▶ _GOAL OF THE EXERCISE_
Copy out each line below containing "MOSI".

▶ _GIVEN DATA_
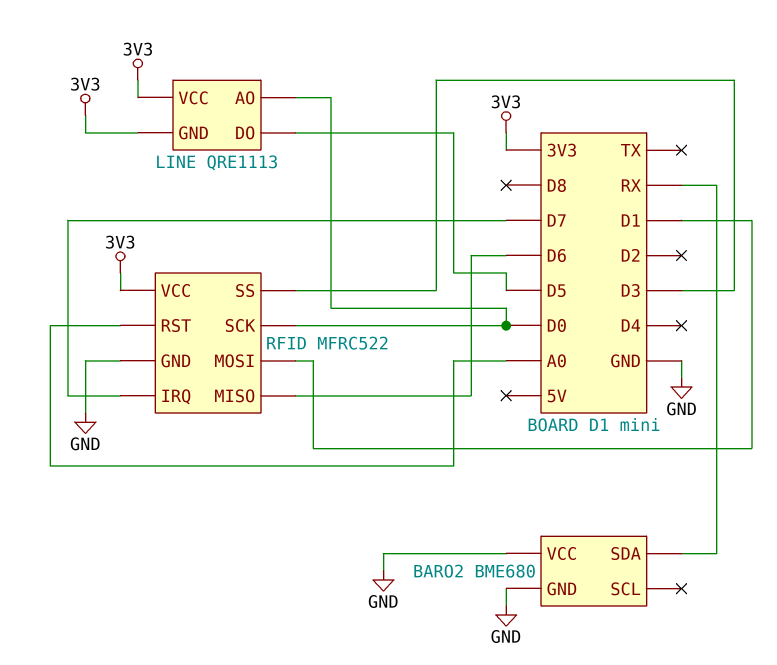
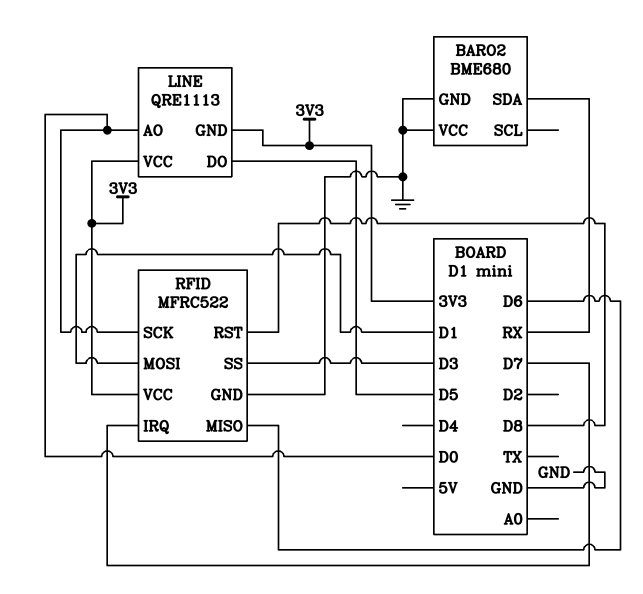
RFID pin RST: A0 -> D8

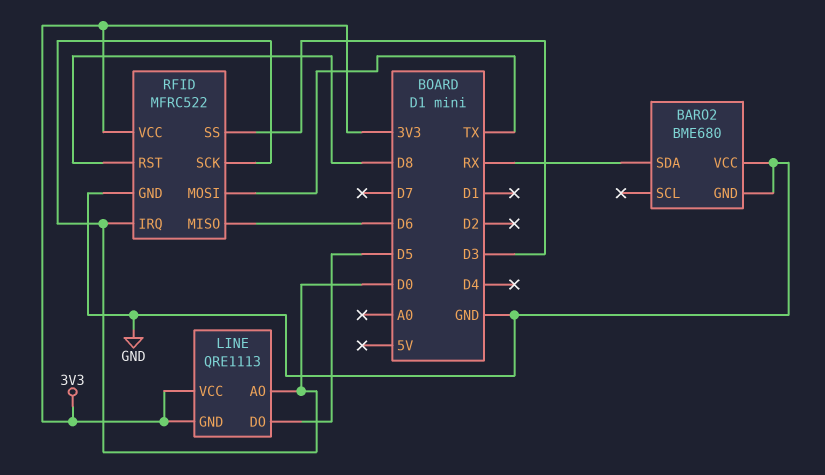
RFID pin IRQ: D7 -> D0
RFID pin MOSI: D1 -> TX

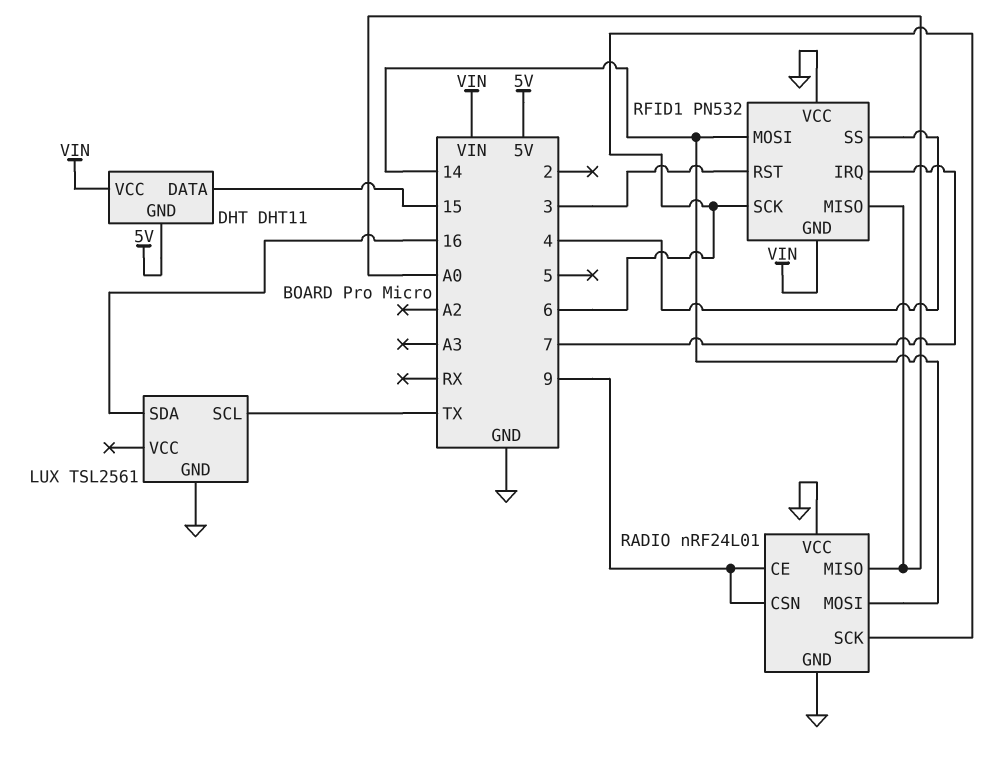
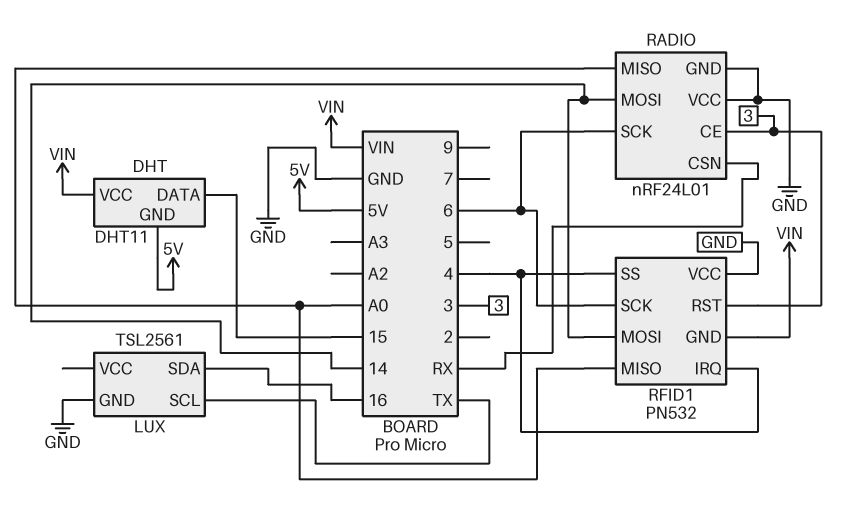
RADIO pin CE: 9 -> 3
RADIO pin CSN: 9 -> RX
RFID1 pin IRQ: 7 -> 4

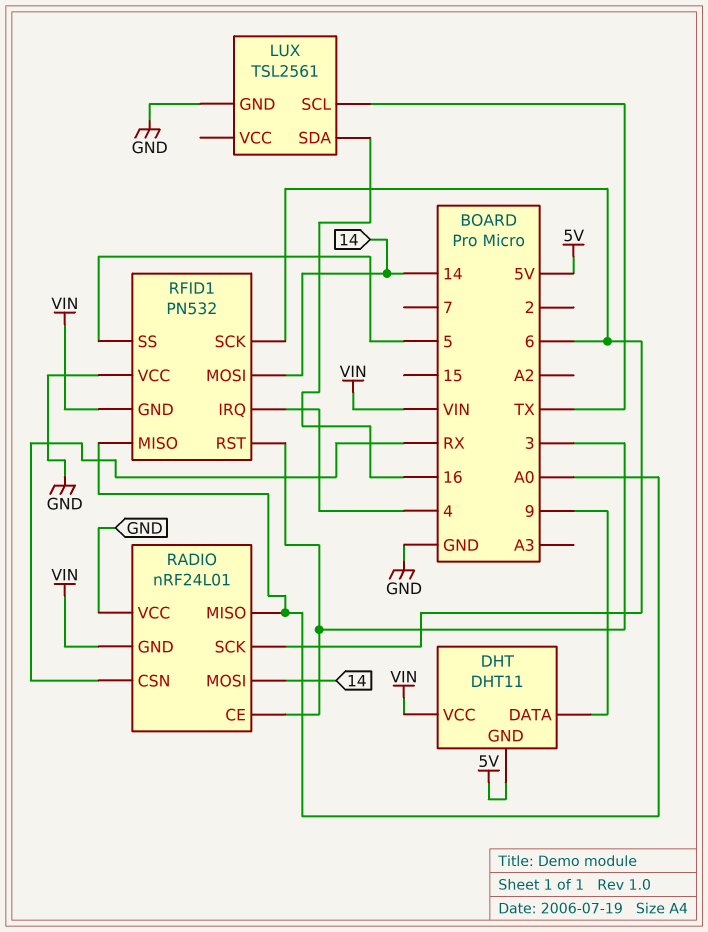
DHT pin DATA: 15 -> 9
RADIO pin GND: GND -> VIN
RFID1 pin SS: 4 -> 5

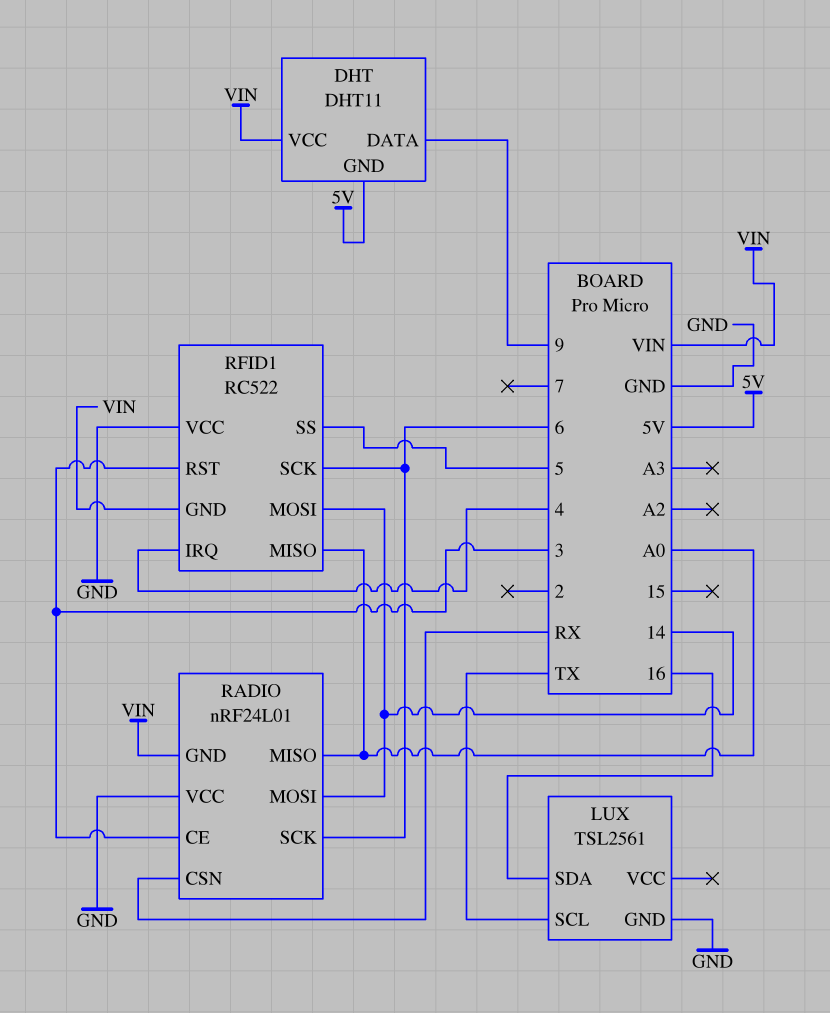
RFID1: PN532 -> RC522

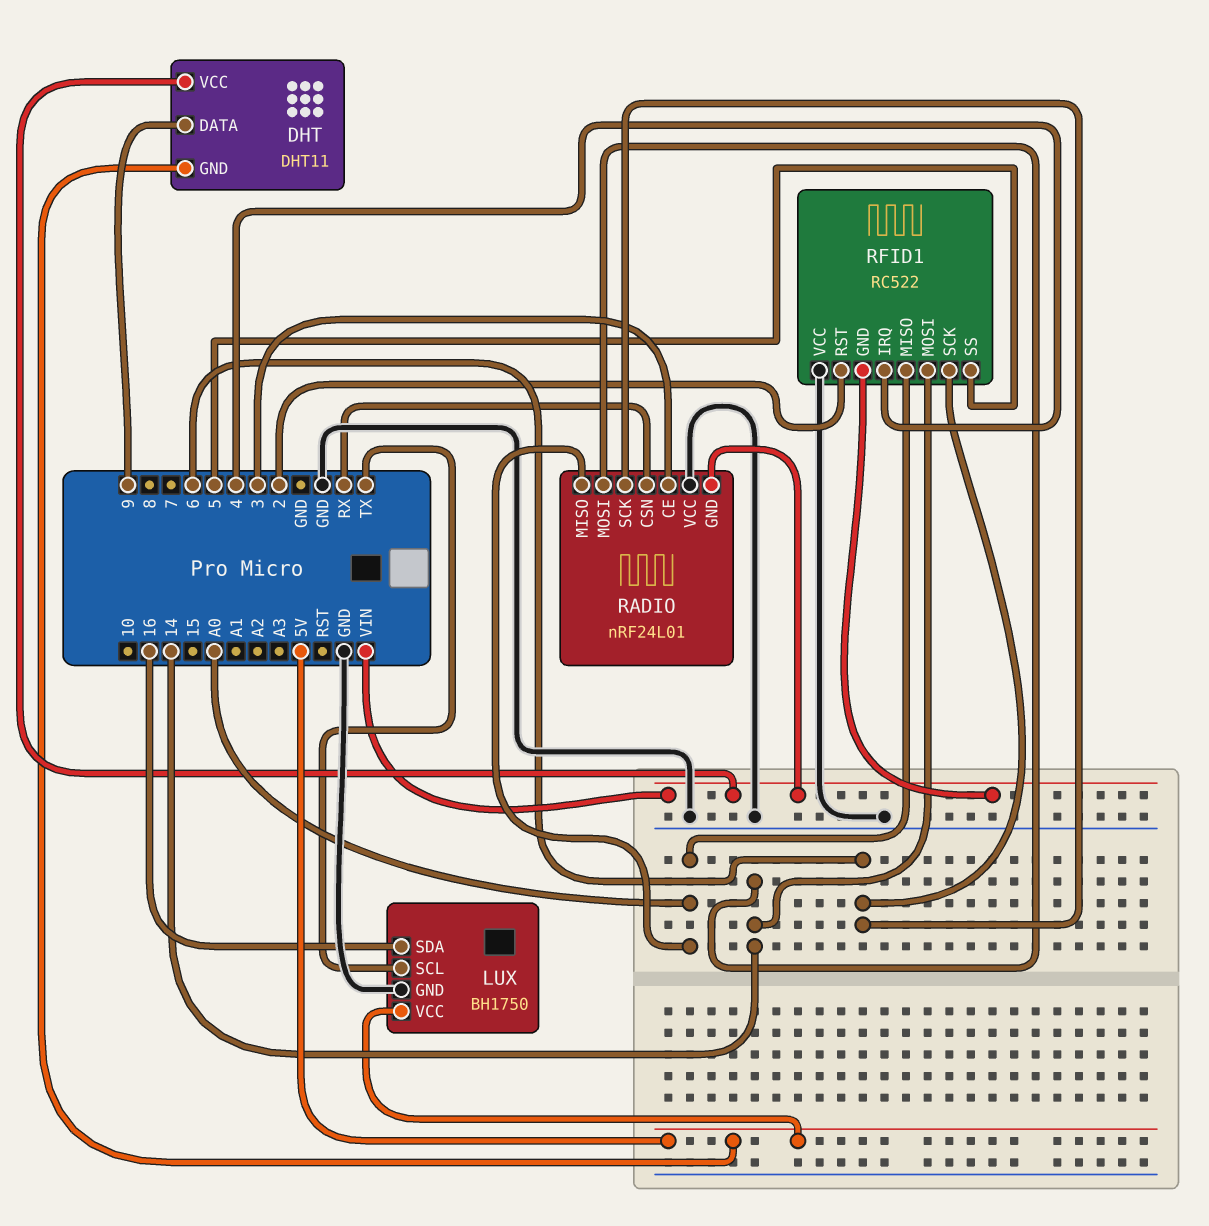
LUX: TSL2561 -> BH1750
LUX pin VCC: none -> 5V
RFID1 pin RST: 3 -> 2

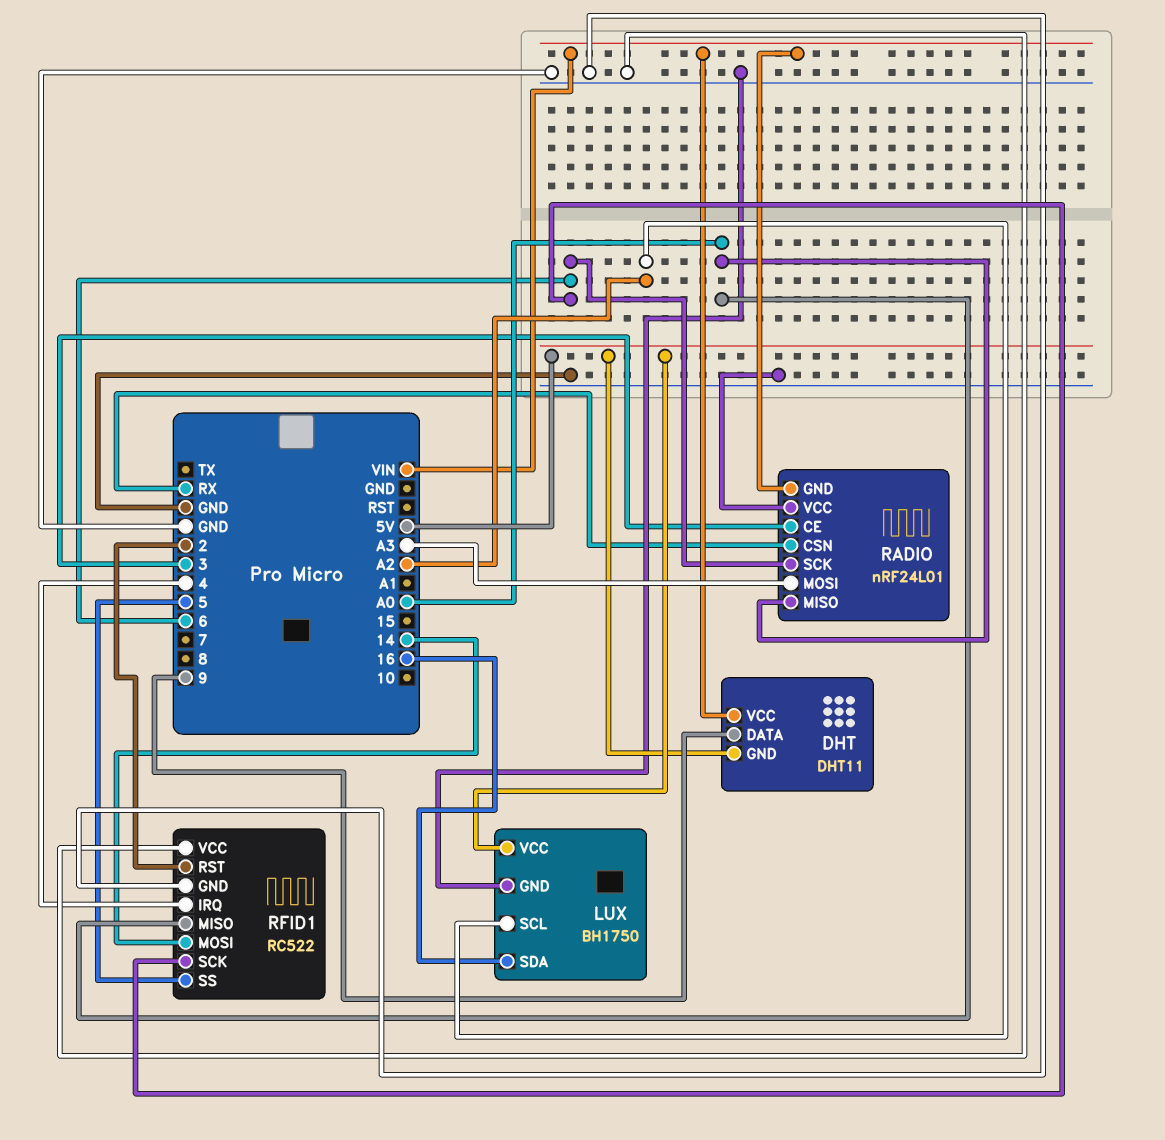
LUX pin SCL: TX -> A2
RADIO pin MOSI: 14 -> A3
RFID1 pin GND: VIN -> GND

▶ _ANSWER TO THIS EXERCISE_
RFID pin MOSI: D1 -> TX
RADIO pin MOSI: 14 -> A3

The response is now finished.